Given task: Rewrite the material below, changing every "counterclockwise" to "anticlockwise" and keeping everything else the same. Leave out the pictures.

Input rows:
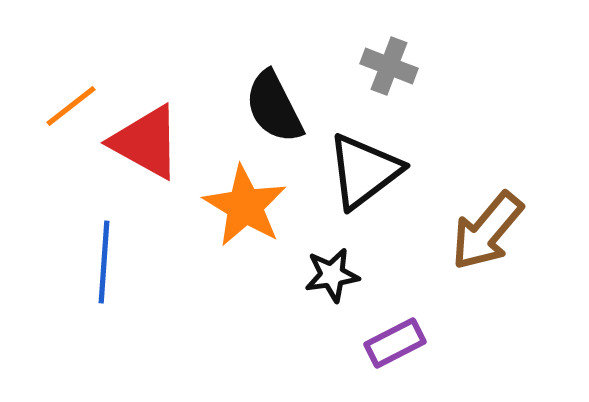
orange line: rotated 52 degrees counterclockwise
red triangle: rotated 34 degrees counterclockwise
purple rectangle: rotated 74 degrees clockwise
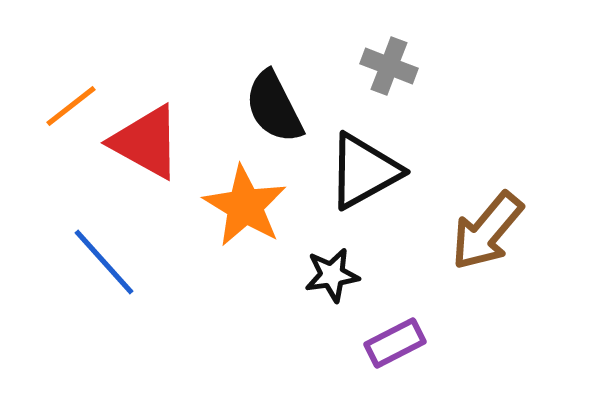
black triangle: rotated 8 degrees clockwise
blue line: rotated 46 degrees counterclockwise
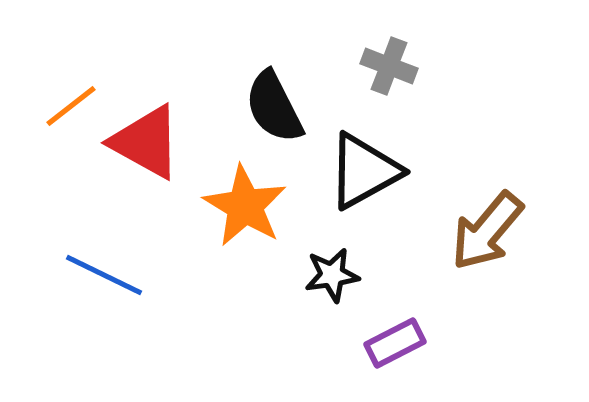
blue line: moved 13 px down; rotated 22 degrees counterclockwise
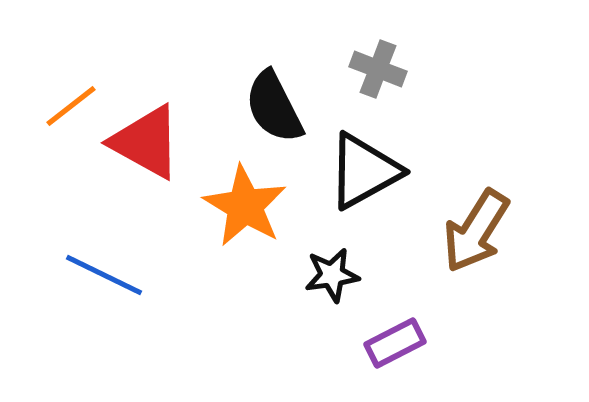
gray cross: moved 11 px left, 3 px down
brown arrow: moved 11 px left; rotated 8 degrees counterclockwise
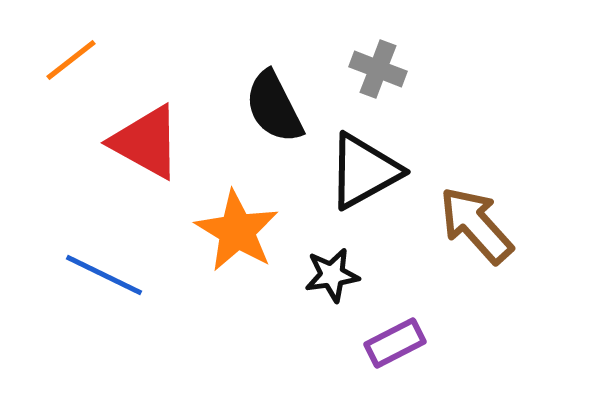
orange line: moved 46 px up
orange star: moved 8 px left, 25 px down
brown arrow: moved 6 px up; rotated 106 degrees clockwise
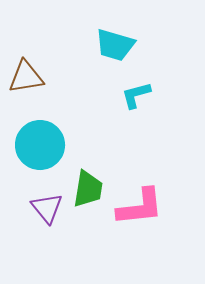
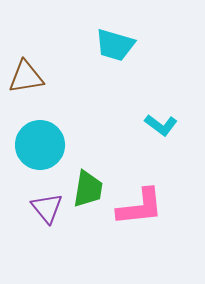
cyan L-shape: moved 25 px right, 30 px down; rotated 128 degrees counterclockwise
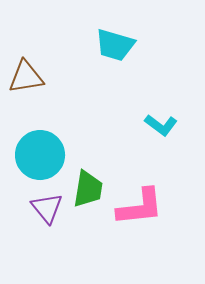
cyan circle: moved 10 px down
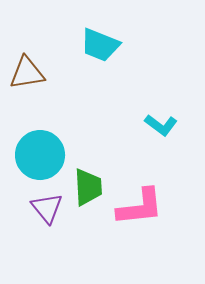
cyan trapezoid: moved 15 px left; rotated 6 degrees clockwise
brown triangle: moved 1 px right, 4 px up
green trapezoid: moved 2 px up; rotated 12 degrees counterclockwise
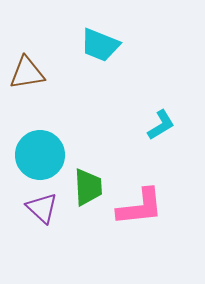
cyan L-shape: rotated 68 degrees counterclockwise
purple triangle: moved 5 px left; rotated 8 degrees counterclockwise
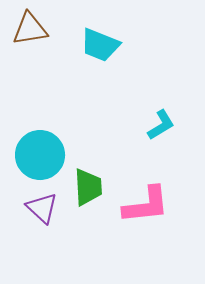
brown triangle: moved 3 px right, 44 px up
pink L-shape: moved 6 px right, 2 px up
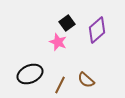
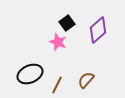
purple diamond: moved 1 px right
brown semicircle: rotated 90 degrees clockwise
brown line: moved 3 px left
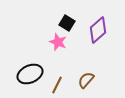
black square: rotated 21 degrees counterclockwise
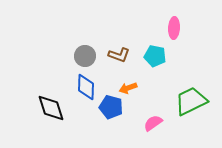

Result of this task:
orange line: rotated 52 degrees anticlockwise
red triangle: rotated 34 degrees anticlockwise
purple rectangle: rotated 74 degrees clockwise
black triangle: rotated 8 degrees clockwise
blue line: rotated 46 degrees anticlockwise
blue line: moved 13 px down; rotated 22 degrees anticlockwise
gray cross: moved 11 px left, 3 px down
brown arrow: moved 11 px left; rotated 8 degrees anticlockwise
orange line: moved 46 px up
orange star: moved 8 px left, 25 px down
brown arrow: moved 6 px up; rotated 106 degrees clockwise
cyan L-shape: moved 25 px right, 30 px down; rotated 128 degrees anticlockwise
cyan circle: moved 10 px down
cyan trapezoid: moved 15 px left; rotated 6 degrees clockwise
brown triangle: moved 1 px right, 4 px up
green trapezoid: moved 2 px up; rotated 12 degrees anticlockwise
cyan L-shape: rotated 68 degrees anticlockwise
purple triangle: moved 5 px left; rotated 8 degrees anticlockwise
brown triangle: moved 3 px right, 44 px up
pink L-shape: moved 6 px right, 2 px up
purple diamond: moved 1 px right
brown semicircle: rotated 90 degrees clockwise
brown line: moved 3 px left
black square: rotated 21 degrees anticlockwise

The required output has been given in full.